→ SOURCE RECORDS
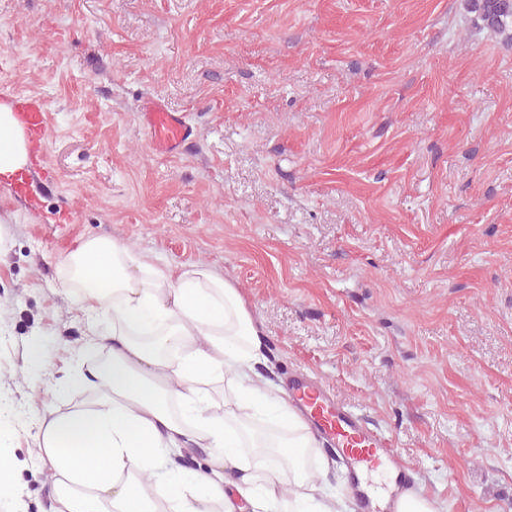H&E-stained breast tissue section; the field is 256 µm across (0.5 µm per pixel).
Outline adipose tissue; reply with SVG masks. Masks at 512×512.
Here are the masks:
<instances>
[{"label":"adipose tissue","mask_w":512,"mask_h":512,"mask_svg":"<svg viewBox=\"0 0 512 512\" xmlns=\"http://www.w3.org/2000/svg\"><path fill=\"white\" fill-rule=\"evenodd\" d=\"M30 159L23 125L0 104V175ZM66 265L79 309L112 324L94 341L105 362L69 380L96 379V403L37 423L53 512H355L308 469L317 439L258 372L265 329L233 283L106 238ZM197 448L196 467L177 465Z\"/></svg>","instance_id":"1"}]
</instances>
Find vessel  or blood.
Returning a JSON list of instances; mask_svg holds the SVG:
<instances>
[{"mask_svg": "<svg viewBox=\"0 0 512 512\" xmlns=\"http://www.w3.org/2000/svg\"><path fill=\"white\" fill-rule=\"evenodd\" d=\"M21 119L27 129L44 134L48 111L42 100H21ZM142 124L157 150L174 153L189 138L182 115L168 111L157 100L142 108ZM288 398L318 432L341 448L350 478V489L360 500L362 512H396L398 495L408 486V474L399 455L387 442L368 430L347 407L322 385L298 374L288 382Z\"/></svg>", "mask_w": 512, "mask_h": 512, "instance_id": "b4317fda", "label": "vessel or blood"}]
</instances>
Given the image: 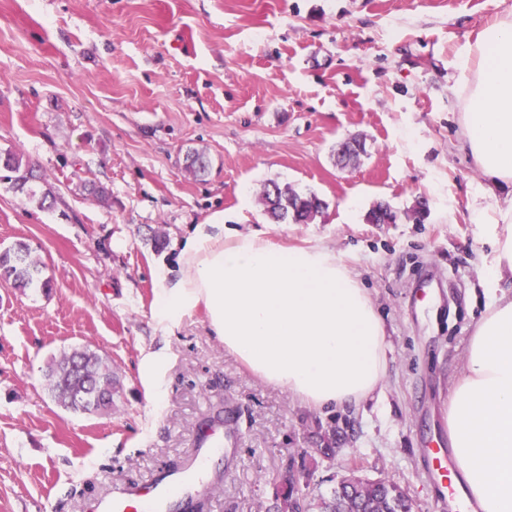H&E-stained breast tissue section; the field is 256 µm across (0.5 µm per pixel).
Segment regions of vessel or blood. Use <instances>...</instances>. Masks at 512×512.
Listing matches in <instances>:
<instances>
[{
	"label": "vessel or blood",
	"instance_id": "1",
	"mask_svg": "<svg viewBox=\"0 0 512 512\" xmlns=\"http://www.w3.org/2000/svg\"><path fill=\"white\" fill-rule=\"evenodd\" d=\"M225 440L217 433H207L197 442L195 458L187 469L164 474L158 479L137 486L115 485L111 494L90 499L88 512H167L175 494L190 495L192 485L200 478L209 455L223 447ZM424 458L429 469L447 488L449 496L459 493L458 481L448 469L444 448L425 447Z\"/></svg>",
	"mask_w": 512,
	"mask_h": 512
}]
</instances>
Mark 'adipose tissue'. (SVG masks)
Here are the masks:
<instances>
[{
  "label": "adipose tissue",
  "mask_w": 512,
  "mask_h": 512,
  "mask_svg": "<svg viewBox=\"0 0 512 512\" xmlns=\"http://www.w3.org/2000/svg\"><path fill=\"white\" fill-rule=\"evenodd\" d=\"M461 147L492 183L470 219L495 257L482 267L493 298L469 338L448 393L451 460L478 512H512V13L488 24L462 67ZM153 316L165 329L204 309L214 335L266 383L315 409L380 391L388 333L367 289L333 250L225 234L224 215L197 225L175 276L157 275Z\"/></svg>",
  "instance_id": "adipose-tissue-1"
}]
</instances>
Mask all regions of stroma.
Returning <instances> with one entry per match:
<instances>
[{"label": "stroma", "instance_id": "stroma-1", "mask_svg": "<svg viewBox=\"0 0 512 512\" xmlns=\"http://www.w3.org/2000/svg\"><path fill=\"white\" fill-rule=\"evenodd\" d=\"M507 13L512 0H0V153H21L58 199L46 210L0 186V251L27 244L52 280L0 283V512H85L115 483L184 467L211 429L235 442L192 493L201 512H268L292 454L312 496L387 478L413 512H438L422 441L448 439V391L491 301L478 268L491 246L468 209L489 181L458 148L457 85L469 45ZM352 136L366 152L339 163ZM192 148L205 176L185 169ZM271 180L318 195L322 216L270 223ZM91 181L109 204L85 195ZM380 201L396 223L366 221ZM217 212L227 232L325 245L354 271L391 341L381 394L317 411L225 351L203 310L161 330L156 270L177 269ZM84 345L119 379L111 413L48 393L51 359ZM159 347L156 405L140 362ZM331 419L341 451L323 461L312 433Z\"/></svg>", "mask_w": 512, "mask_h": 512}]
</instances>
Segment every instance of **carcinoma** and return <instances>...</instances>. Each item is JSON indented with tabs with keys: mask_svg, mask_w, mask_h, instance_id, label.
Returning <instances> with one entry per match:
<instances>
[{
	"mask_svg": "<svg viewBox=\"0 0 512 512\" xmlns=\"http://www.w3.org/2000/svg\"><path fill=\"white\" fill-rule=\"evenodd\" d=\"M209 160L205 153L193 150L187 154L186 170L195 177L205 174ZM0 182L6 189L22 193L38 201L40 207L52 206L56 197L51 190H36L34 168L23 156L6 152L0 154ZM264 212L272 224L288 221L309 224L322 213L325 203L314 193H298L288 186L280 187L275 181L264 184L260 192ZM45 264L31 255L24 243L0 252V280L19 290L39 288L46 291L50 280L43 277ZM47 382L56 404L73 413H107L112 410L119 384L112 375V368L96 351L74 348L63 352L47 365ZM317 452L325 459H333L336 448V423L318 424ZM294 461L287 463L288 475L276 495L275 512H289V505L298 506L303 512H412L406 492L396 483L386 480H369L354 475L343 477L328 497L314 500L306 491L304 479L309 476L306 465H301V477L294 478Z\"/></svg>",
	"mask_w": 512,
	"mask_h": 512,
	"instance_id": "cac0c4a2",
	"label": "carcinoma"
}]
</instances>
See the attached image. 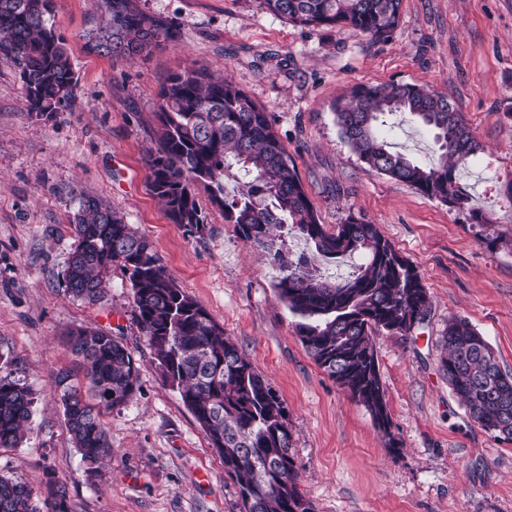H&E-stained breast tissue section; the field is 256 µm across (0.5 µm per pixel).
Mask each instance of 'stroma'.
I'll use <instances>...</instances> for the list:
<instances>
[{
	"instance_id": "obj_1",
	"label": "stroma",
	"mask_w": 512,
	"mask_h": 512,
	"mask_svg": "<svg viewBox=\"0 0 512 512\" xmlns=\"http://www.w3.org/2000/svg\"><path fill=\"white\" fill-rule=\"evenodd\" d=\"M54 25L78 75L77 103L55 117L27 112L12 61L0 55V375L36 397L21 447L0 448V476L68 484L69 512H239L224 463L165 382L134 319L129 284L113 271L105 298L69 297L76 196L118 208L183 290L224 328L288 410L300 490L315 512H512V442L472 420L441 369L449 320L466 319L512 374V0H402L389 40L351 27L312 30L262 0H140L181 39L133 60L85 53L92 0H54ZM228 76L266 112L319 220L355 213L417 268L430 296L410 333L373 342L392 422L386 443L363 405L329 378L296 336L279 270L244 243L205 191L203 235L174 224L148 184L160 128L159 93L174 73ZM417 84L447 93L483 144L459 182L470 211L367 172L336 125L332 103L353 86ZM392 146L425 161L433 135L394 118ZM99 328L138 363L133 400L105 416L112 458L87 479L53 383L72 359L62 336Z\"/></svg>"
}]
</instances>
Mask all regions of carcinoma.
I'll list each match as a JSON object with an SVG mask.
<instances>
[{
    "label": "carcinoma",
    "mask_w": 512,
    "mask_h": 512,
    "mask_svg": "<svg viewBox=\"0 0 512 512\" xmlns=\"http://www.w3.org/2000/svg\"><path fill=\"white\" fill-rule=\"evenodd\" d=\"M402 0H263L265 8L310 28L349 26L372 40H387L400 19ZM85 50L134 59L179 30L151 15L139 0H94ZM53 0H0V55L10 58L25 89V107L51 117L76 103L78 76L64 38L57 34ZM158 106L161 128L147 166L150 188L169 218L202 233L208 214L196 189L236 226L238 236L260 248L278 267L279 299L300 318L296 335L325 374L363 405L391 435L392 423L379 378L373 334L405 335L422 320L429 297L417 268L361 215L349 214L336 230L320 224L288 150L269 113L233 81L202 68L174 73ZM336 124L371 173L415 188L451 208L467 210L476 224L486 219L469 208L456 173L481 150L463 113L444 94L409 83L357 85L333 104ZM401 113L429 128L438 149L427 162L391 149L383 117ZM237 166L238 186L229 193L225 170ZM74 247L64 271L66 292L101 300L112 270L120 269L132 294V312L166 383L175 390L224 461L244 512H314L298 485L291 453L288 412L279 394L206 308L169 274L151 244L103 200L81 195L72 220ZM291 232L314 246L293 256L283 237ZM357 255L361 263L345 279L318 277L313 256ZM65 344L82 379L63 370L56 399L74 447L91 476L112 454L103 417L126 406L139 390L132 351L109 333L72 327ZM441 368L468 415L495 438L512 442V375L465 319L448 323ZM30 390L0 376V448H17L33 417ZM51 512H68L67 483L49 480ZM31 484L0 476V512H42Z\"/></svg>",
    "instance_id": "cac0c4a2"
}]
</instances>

→ WHAT TO DO
Find all lines with "Segment" in them and copy each one.

→ RESPONSE
Segment regions of vessel or blood. Use <instances>...</instances>. Masks at 512×512.
Segment every instance of **carcinoma** and return <instances>...</instances>. Each item is JSON indented with tabs with keys: mask_svg, mask_w, mask_h, instance_id, label.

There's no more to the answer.